### TASK PROMPT
Which lines run from the one containing "none -> brown cone D8 level 1" through the end of the material? Reproduce them exactly.

### EXTRACTED MATERIAL
==================================================
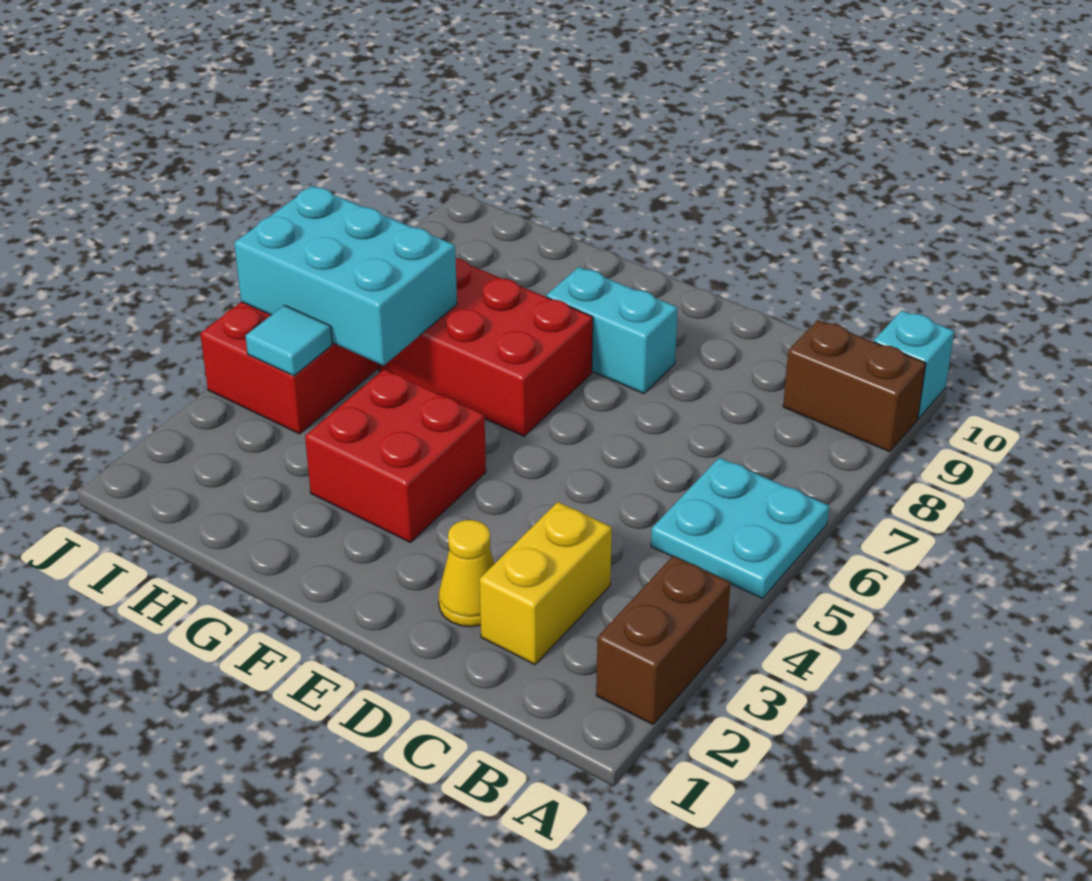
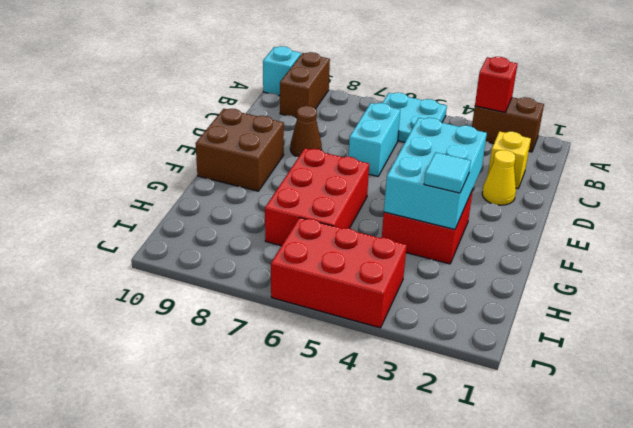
none -> red brick A3 level 2
yellow brick C2:C3 level 1 -> yellow brick C2 level 1
none -> brown cone D8 level 1
cyan brick E8:F8 level 1 -> cyan brick C6:D6 level 1
none -> brown brick E9:F10 level 1
cyan brick H5:J6 level 2 -> cyan brick E3:G4 level 2
cyan tile I4 level 2 -> cyan tile G3 level 3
==================================================
### COMPLETED EXERCISE
none -> brown cone D8 level 1
cyan brick E8:F8 level 1 -> cyan brick C6:D6 level 1
none -> brown brick E9:F10 level 1
cyan brick H5:J6 level 2 -> cyan brick E3:G4 level 2
cyan tile I4 level 2 -> cyan tile G3 level 3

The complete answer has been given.